WORK TASK:
Your task is to transcribe all of the data below exactly, omitting the images.

== RECORDS PROVIDED ==

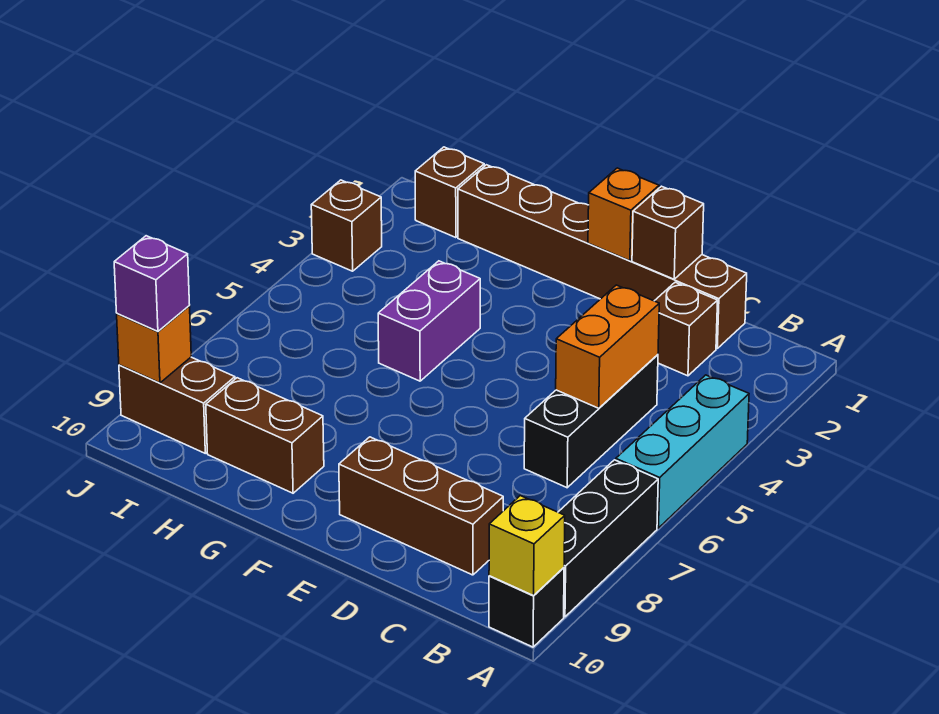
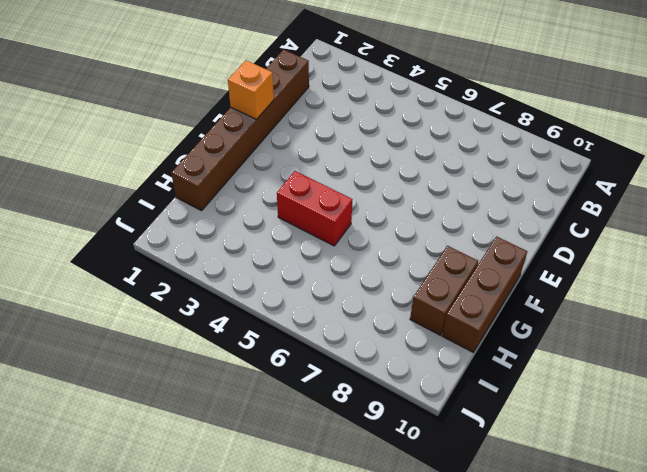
brown 1x3 brick [442,237,527,352] -> brown 1x3 brick moved to [339,437,503,575]
red 1x2 brick [277,171,352,246] -> purple 1x2 brick [378,261,480,381]
none -> cyan 1x3 brick [616,375,749,528]
none -> black 1x3 brick [558,460,658,617]
none -> black 1x1 brick [489,568,564,647]

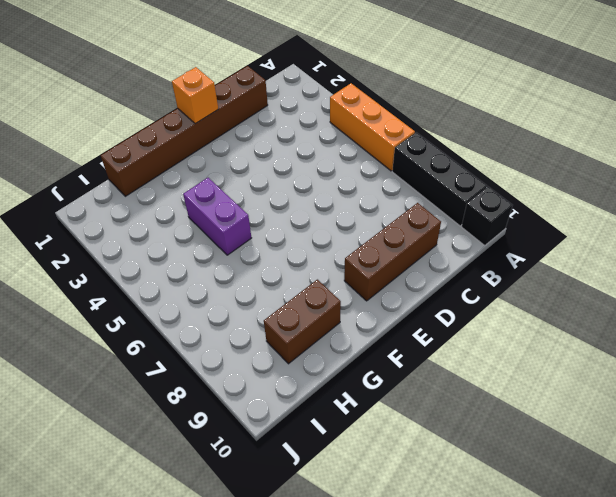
orange 1x3 brick [330,83,415,171] -> cyan 1x3 brick [616,375,749,528]
none -> brown 1x1 brick [655,282,718,376]
none -> black 1x3 brick [524,355,658,488]
none -> brown 1x1 brick [415,147,484,238]

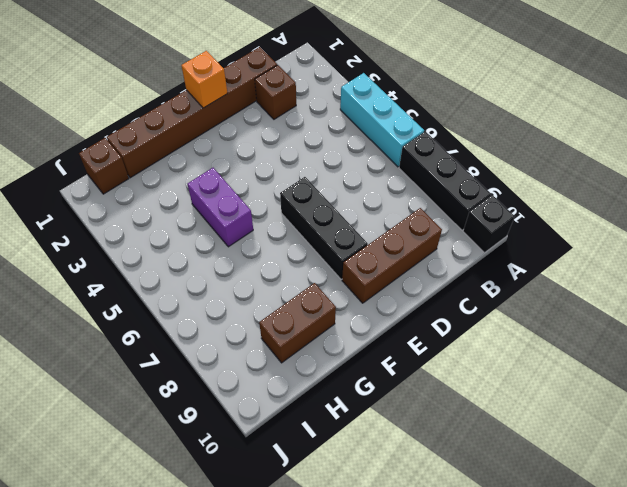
black 1x3 brick [280,177,368,279] -> black 1x3 brick moved to [524,355,658,488]
none -> brown 1x2 brick [119,357,235,453]
none -> brown 1x1 brick [311,180,382,271]
none -> yellow 1x1 brick [489,496,565,596]

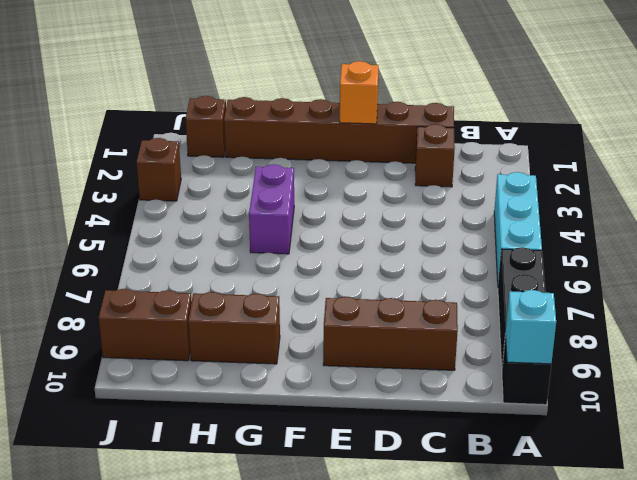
cyan 1x1 brick [505,290,556,364] -> yellow 1x1 brick [489,496,565,596]
none -> black 1x3 brick [524,355,658,488]
none -> orange 1x2 brick [556,285,659,408]
none -> brown 1x1 brick [632,186,704,279]

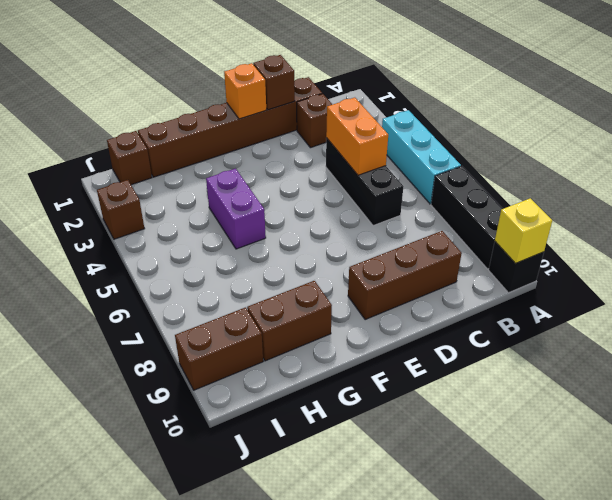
none -> orange 1x1 brick [117,306,191,383]
none -> purple 1x1 brick [114,236,190,331]

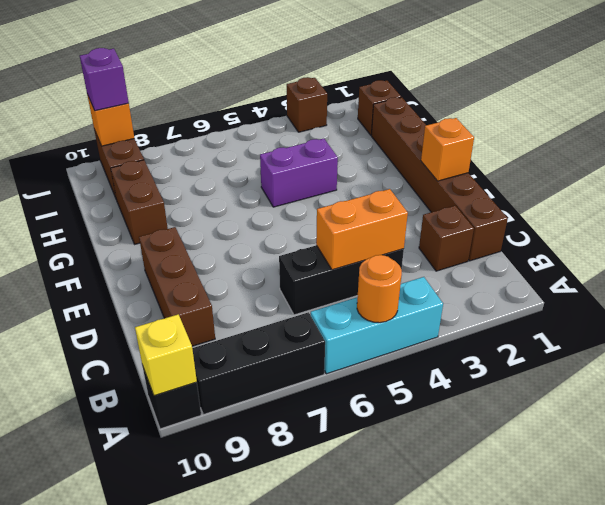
orange 1x1 round brick [357,255,402,323] -> none
none -> brown 1x1 brick [632,186,704,279]

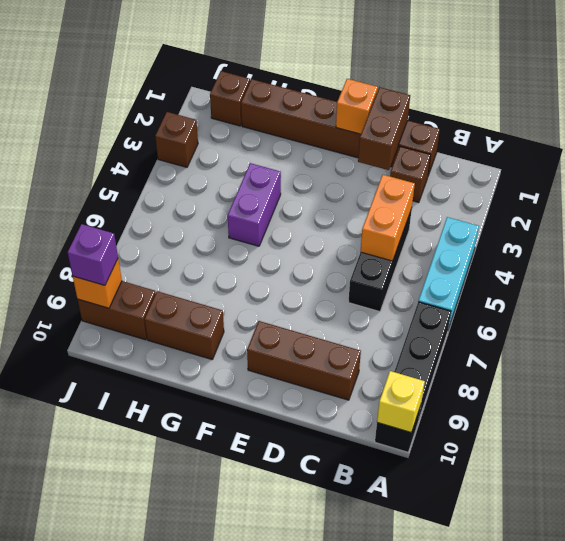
brown 1x2 brick [358,87,410,170] -> brown 1x1 brick [632,186,704,279]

===

RESULT OF THE TASK:
brown 1x3 brick [442,237,527,352] -> brown 1x3 brick moved to [339,437,503,575]
red 1x2 brick [277,171,352,246] -> purple 1x2 brick [378,261,480,381]
none -> cyan 1x3 brick [616,375,749,528]
none -> black 1x3 brick [558,460,658,617]
none -> black 1x1 brick [489,568,564,647]

orange 1x3 brick [330,83,415,171] -> cyan 1x3 brick [616,375,749,528]
none -> brown 1x1 brick [655,282,718,376]
none -> black 1x3 brick [524,355,658,488]
none -> brown 1x1 brick [415,147,484,238]

black 1x3 brick [280,177,368,279] -> black 1x3 brick moved to [524,355,658,488]
none -> brown 1x2 brick [119,357,235,453]
none -> brown 1x1 brick [311,180,382,271]
none -> yellow 1x1 brick [489,496,565,596]

cyan 1x1 brick [505,290,556,364] -> yellow 1x1 brick [489,496,565,596]
none -> black 1x3 brick [524,355,658,488]
none -> orange 1x2 brick [556,285,659,408]
none -> brown 1x1 brick [632,186,704,279]

none -> orange 1x1 brick [117,306,191,383]
none -> purple 1x1 brick [114,236,190,331]

orange 1x1 round brick [357,255,402,323] -> none
none -> brown 1x1 brick [632,186,704,279]

brown 1x2 brick [358,87,410,170] -> brown 1x1 brick [632,186,704,279]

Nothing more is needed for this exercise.